Your instructions
The result should be a faithful copy of every entry below, with the pictures left out.

Object correspondence data
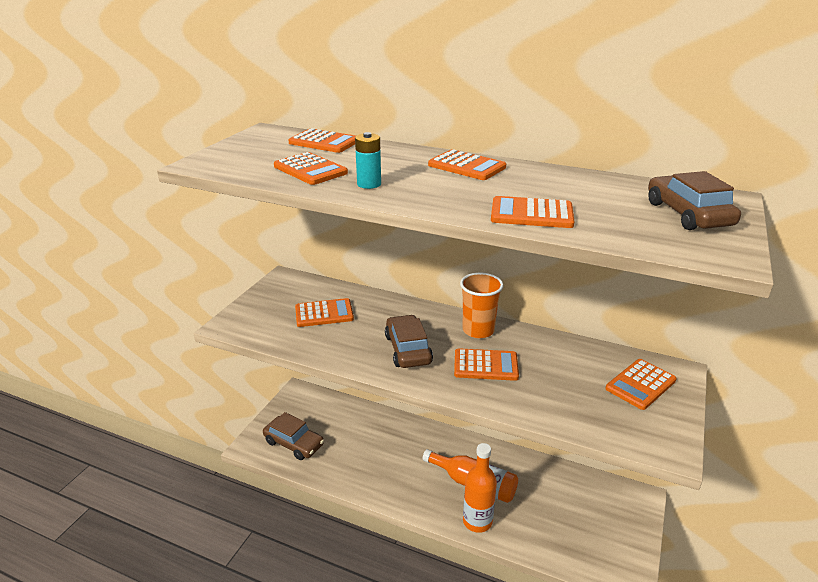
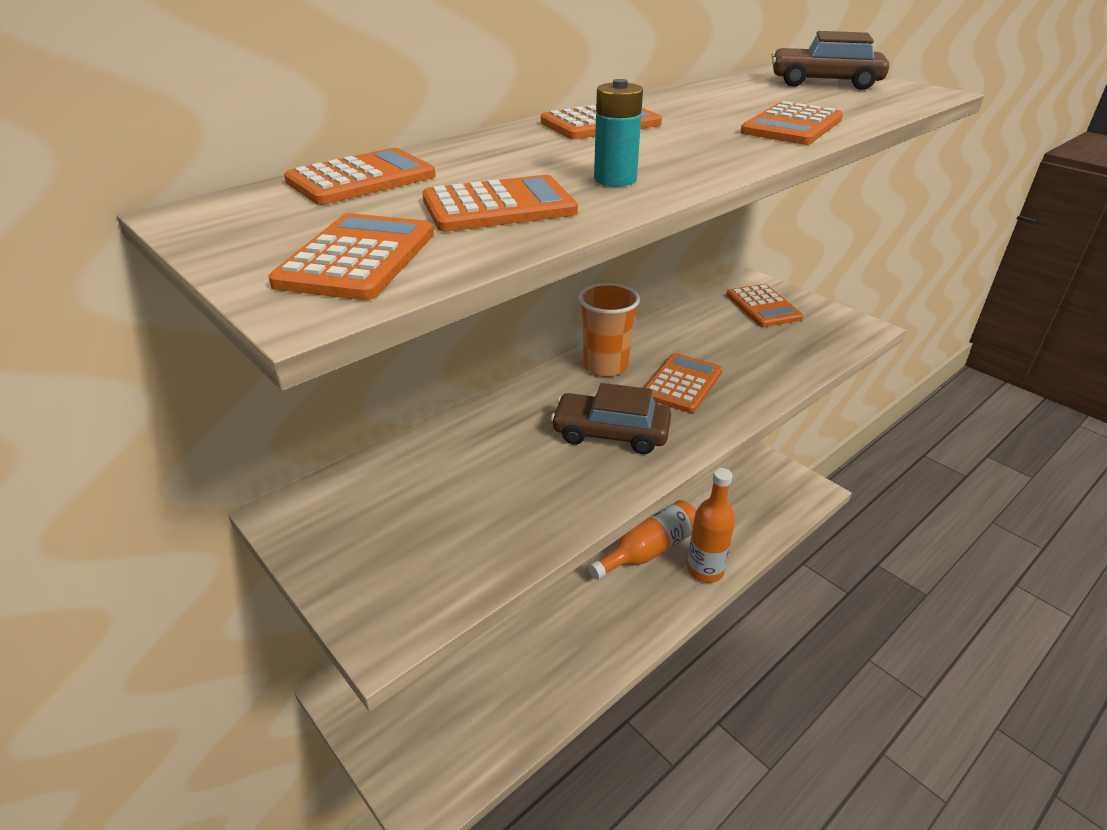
camera: 65 degrees left, 5 degrees up
(294, 443) = (460, 732): brown car -> none
(324, 313) = (454, 491): orange calculator -> orange calculator (358, 258)

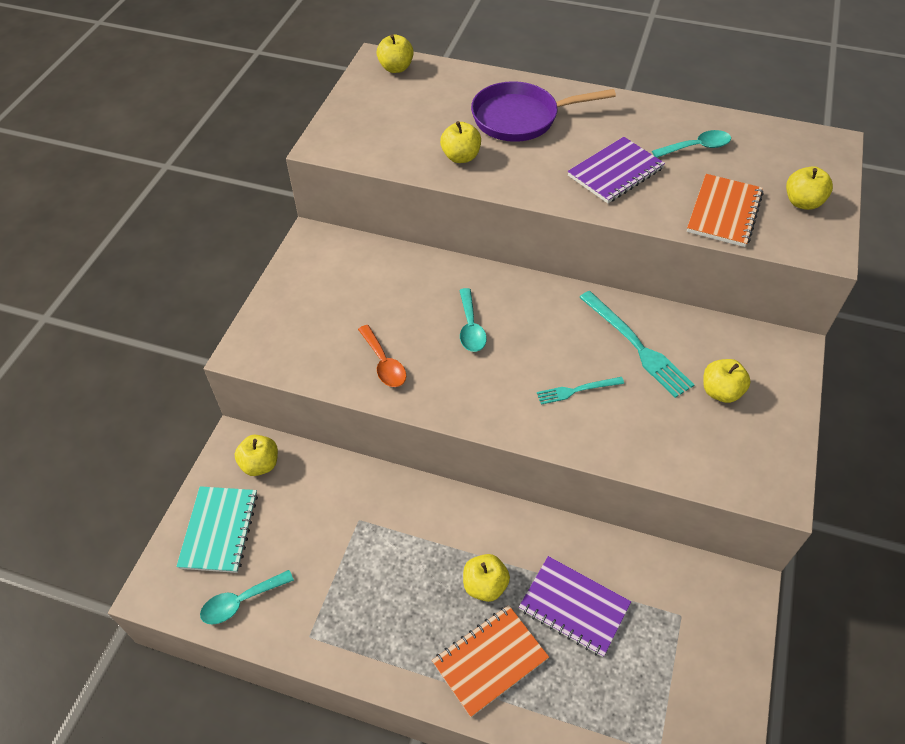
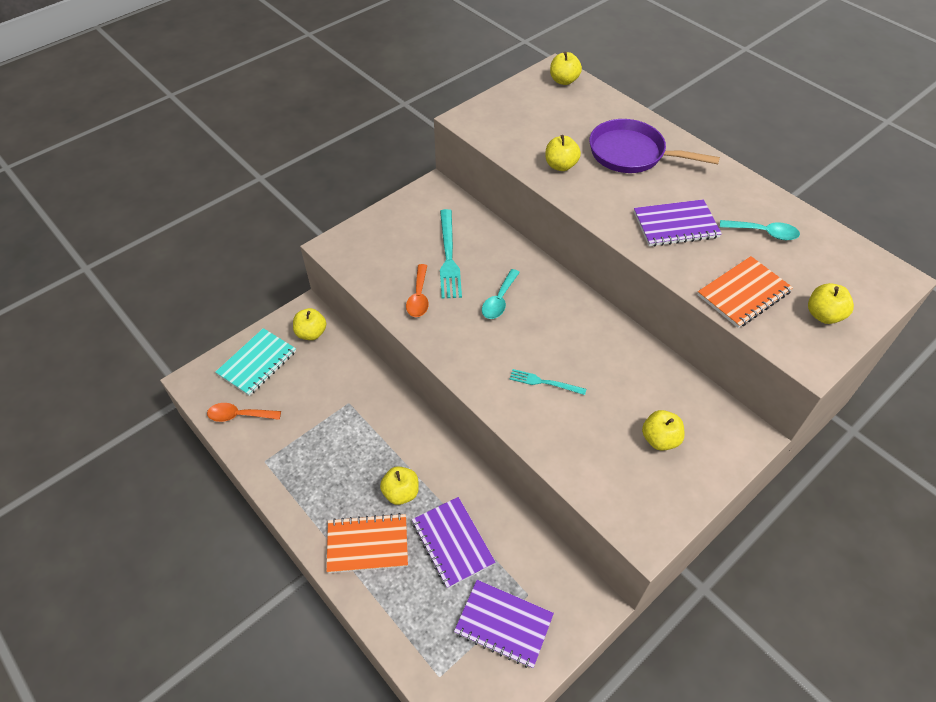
camera: 30 degrees right, 0 degrees up
(241, 601) = (239, 415): turquoise spoon -> orange spoon
(636, 346) = (617, 372): turquoise fork -> turquoise fork (449, 256)
(680, 659) = (503, 624): none -> purple notebook

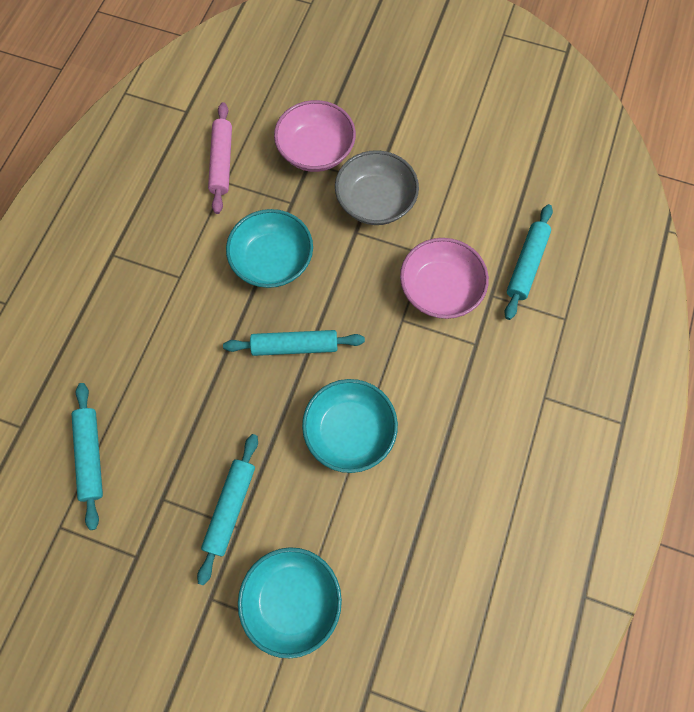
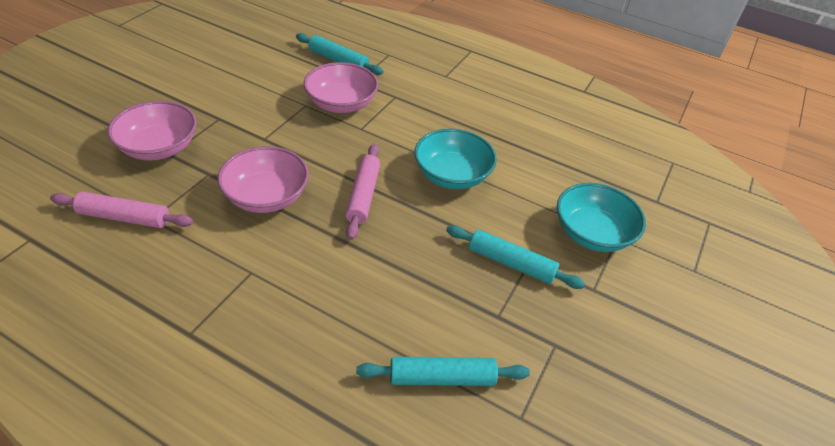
camera: 85 degrees left, 25 degrees down
(272, 260) = (266, 196): turquoise bowl -> pink bowl
(294, 346) = (363, 195): turquoise rolling pin -> pink rolling pin
(375, 201) = (239, 121): grey bowl -> none

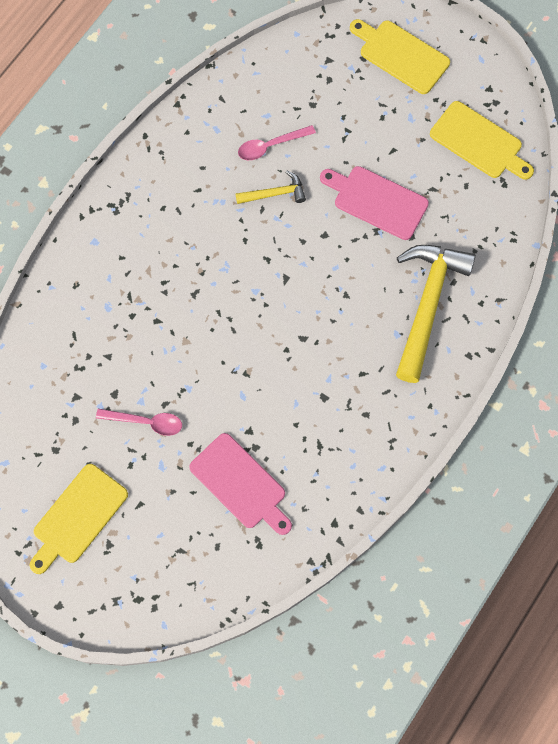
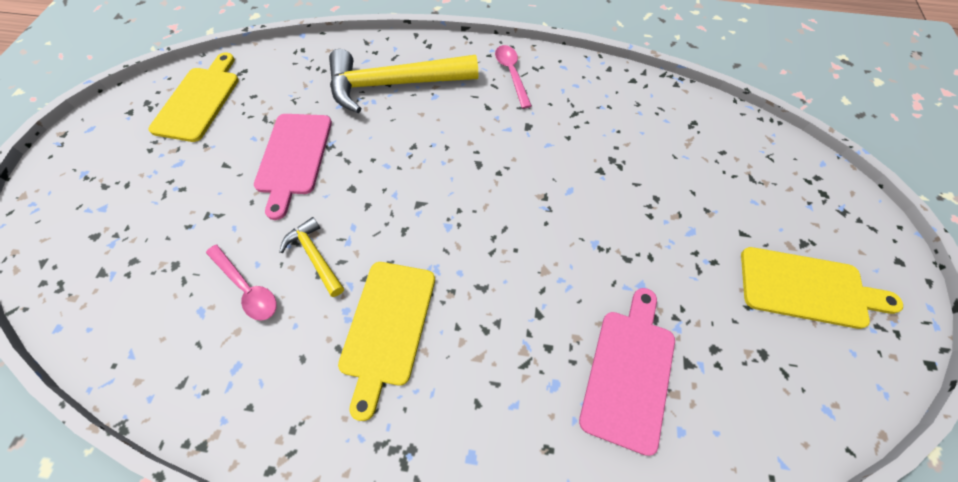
camera: 115 degrees left, 10 degrees down
(146, 422) = (660, 268): pink spoon -> pink spoon (511, 74)
(241, 484) = (654, 156): pink cutting board -> pink cutting board (629, 371)
(400, 55) = (88, 200): yellow cutting board -> yellow cutting board (387, 327)

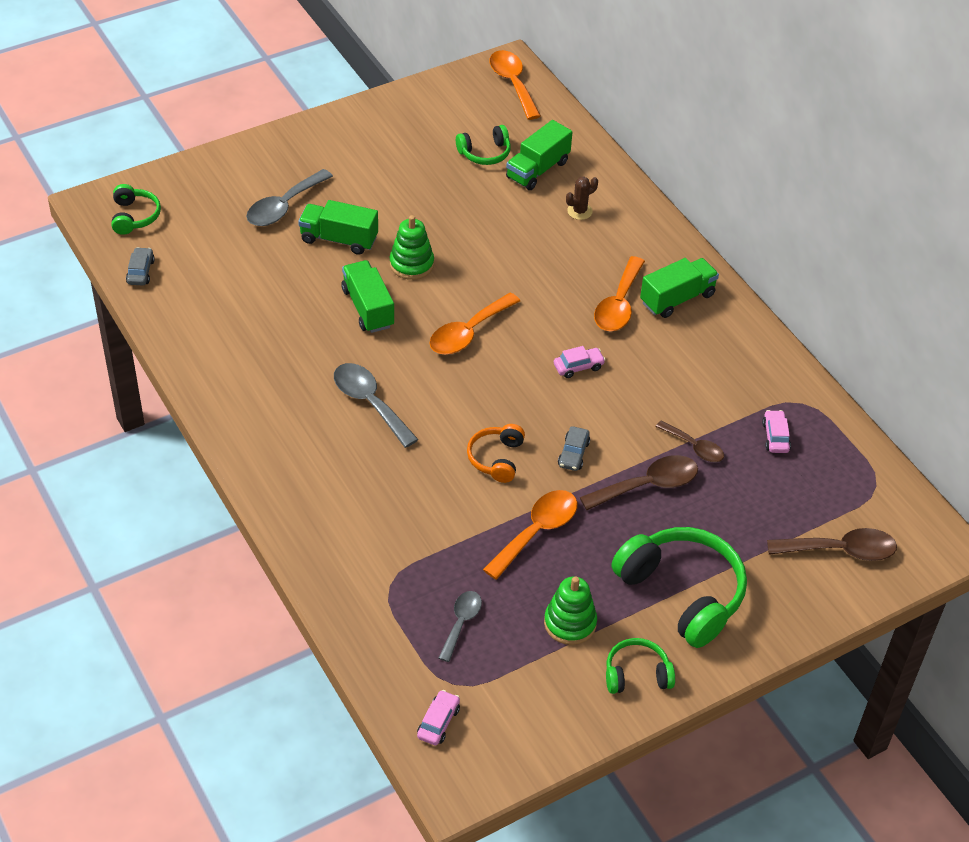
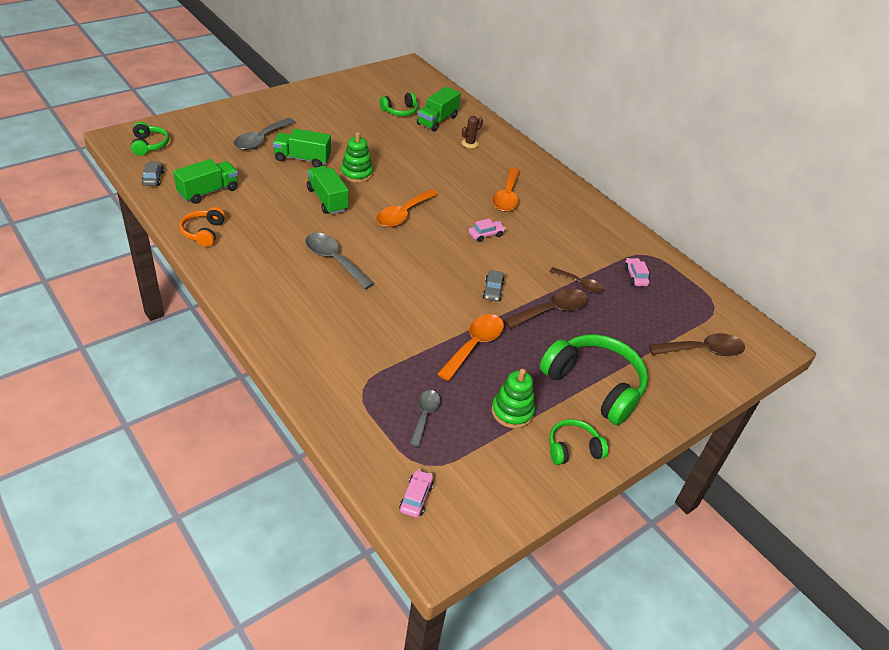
camera: 10 degrees left, 5 degrees down
(496, 458) = (435, 295): orange headphones -> orange headphones (203, 232)
(512, 83) = (413, 75): orange spoon -> none
(677, 299) = (546, 193): green truck -> green truck (208, 191)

Reply to the task
camera: 65 degrees left, 5 degrees up
(294, 443) = (460, 732): brown car -> none
(324, 313) = (454, 491): orange calculator -> orange calculator (358, 258)

camera: 30 degrees right, 0 degrees up
(241, 601) = (239, 415): turquoise spoon -> orange spoon
(636, 346) = (617, 372): turquoise fork -> turquoise fork (449, 256)
(680, 659) = (503, 624): none -> purple notebook

camera: 85 degrees left, 25 degrees down
(272, 260) = (266, 196): turquoise bowl -> pink bowl
(294, 346) = (363, 195): turquoise rolling pin -> pink rolling pin
(375, 201) = (239, 121): grey bowl -> none

camera: 115 degrees left, 10 degrees down
(146, 422) = (660, 268): pink spoon -> pink spoon (511, 74)
(241, 484) = (654, 156): pink cutting board -> pink cutting board (629, 371)
(400, 55) = (88, 200): yellow cutting board -> yellow cutting board (387, 327)

camera: 10 degrees left, 5 degrees down
(496, 458) = (435, 295): orange headphones -> orange headphones (203, 232)
(512, 83) = (413, 75): orange spoon -> none
(677, 299) = (546, 193): green truck -> green truck (208, 191)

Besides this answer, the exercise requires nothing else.